**About this exercise:**
Starting at the top of the entries below, set down each line exactly as written, and stop after the line containing "violet toadstool (no.".

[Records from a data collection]
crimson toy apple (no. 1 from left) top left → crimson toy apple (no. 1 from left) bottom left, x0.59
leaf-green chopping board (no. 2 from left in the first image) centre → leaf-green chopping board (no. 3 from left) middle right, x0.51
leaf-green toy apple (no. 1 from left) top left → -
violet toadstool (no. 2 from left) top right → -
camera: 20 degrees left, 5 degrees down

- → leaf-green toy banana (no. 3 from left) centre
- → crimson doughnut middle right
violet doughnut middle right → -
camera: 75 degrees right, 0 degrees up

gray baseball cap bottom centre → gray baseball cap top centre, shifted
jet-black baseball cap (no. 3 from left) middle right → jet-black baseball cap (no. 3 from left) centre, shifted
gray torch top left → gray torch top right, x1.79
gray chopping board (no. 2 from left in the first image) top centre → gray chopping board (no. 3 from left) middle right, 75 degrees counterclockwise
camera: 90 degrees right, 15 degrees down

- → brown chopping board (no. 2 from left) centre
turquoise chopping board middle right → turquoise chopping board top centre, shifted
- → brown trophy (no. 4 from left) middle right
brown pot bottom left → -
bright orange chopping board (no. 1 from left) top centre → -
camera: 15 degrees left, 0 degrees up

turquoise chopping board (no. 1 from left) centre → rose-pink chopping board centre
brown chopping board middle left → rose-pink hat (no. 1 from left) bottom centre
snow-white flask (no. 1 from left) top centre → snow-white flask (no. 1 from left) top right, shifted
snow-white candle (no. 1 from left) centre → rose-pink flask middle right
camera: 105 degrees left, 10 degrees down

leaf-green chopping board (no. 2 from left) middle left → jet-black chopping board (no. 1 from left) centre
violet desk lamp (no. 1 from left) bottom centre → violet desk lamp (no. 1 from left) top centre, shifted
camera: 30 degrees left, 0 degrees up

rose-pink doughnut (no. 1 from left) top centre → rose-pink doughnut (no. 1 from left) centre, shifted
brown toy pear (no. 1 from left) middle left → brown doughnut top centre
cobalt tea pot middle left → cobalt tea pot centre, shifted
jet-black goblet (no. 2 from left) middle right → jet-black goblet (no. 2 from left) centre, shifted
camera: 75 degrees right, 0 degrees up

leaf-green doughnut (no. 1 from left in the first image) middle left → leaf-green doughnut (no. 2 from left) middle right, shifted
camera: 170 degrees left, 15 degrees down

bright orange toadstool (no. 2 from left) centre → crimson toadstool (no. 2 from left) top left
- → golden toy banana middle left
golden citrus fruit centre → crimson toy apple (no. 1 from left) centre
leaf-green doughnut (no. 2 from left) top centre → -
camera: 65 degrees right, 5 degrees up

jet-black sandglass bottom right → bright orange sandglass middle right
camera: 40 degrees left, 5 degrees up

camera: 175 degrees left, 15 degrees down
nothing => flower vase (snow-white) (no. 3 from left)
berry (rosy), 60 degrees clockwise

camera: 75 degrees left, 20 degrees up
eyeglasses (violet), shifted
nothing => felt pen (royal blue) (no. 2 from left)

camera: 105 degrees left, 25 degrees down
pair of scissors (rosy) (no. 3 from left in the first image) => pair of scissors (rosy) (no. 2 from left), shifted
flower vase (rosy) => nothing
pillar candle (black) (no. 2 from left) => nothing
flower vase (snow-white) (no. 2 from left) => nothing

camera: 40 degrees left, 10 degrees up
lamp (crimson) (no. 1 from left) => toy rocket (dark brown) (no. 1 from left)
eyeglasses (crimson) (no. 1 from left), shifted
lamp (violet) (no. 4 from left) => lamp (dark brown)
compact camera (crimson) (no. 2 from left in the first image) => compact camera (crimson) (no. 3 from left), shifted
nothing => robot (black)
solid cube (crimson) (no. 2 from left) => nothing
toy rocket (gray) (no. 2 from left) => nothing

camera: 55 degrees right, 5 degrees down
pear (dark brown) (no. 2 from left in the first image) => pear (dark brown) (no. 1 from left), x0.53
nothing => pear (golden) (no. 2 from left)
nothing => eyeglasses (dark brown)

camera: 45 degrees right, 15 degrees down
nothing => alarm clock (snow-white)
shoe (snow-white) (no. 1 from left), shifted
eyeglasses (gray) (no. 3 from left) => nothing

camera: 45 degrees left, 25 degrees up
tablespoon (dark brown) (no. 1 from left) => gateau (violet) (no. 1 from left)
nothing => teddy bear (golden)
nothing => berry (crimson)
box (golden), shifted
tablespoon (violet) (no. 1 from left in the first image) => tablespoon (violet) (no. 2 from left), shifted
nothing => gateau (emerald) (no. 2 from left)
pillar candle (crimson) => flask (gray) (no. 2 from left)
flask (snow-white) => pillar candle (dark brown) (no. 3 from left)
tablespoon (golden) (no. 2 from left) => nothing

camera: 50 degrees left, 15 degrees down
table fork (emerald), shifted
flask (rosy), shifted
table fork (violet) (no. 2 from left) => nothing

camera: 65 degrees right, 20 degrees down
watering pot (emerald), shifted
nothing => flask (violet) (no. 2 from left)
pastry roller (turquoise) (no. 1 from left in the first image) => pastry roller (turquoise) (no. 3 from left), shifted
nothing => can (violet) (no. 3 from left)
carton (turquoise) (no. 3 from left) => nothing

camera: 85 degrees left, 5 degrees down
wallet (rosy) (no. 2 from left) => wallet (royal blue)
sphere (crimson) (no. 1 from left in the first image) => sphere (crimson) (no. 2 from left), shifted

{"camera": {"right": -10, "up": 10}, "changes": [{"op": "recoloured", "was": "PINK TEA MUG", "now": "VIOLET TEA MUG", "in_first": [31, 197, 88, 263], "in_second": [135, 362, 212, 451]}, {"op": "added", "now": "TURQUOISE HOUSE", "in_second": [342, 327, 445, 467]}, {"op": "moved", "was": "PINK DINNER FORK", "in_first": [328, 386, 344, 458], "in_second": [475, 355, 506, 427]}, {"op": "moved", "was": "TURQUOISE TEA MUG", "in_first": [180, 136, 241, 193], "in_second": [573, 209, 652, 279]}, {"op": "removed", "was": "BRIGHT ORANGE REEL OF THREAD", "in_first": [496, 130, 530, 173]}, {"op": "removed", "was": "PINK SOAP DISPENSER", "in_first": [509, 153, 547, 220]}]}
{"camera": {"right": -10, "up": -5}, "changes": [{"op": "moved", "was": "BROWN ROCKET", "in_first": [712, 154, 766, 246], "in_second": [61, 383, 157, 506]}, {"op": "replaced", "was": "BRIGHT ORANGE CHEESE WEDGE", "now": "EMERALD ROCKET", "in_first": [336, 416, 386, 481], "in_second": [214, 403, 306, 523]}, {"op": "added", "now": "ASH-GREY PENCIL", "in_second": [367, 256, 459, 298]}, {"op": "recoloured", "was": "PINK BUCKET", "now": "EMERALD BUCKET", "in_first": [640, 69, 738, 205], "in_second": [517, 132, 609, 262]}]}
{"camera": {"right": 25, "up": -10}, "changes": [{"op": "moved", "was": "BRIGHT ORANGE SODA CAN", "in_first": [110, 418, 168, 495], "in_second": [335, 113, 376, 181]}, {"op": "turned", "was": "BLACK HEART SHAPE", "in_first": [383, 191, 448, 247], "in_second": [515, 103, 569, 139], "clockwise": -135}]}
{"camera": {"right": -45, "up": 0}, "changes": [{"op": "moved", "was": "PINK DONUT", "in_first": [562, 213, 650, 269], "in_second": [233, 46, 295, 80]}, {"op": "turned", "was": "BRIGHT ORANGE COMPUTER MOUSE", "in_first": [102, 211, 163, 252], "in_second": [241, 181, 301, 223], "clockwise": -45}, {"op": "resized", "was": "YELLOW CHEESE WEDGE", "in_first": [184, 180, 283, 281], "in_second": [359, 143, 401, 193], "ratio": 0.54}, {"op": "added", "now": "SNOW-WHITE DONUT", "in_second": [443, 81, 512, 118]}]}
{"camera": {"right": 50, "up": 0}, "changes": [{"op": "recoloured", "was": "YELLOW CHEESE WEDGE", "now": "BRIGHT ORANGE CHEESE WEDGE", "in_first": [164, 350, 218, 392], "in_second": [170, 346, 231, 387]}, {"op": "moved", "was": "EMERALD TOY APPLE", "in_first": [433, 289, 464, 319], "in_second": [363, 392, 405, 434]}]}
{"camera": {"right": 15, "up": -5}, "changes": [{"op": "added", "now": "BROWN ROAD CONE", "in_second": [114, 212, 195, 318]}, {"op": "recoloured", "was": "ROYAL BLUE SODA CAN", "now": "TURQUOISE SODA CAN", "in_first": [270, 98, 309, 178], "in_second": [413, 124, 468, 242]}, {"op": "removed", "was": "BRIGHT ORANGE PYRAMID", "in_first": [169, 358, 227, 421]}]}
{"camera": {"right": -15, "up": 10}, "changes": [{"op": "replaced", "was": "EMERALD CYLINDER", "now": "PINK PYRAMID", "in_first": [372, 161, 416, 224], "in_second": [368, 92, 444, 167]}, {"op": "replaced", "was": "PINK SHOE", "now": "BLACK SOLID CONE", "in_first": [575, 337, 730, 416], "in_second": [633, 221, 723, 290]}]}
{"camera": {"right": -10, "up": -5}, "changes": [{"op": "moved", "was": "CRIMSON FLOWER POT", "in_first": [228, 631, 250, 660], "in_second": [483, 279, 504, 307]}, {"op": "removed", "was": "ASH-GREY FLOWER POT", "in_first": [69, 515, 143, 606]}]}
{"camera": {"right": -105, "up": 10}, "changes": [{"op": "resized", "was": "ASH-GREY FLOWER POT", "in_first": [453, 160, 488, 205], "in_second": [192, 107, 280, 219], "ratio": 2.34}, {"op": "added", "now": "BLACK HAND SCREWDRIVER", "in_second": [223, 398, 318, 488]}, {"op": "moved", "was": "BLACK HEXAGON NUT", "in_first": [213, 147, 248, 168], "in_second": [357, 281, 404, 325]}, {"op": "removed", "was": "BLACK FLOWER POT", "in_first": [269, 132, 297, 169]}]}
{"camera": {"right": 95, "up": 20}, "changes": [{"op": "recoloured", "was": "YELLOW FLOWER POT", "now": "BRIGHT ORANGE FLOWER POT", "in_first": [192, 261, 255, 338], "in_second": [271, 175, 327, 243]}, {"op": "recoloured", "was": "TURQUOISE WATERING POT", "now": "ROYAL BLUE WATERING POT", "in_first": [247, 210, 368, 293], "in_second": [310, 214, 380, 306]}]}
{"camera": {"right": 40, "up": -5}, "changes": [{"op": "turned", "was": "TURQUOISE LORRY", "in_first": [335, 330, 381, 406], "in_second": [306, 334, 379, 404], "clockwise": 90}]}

**Response:**
crimson toy apple (no. 1 from left) top left → crimson toy apple (no. 1 from left) bottom left, x0.59
leaf-green chopping board (no. 2 from left in the first image) centre → leaf-green chopping board (no. 3 from left) middle right, x0.51
leaf-green toy apple (no. 1 from left) top left → -
violet toadstool (no. 2 from left) top right → -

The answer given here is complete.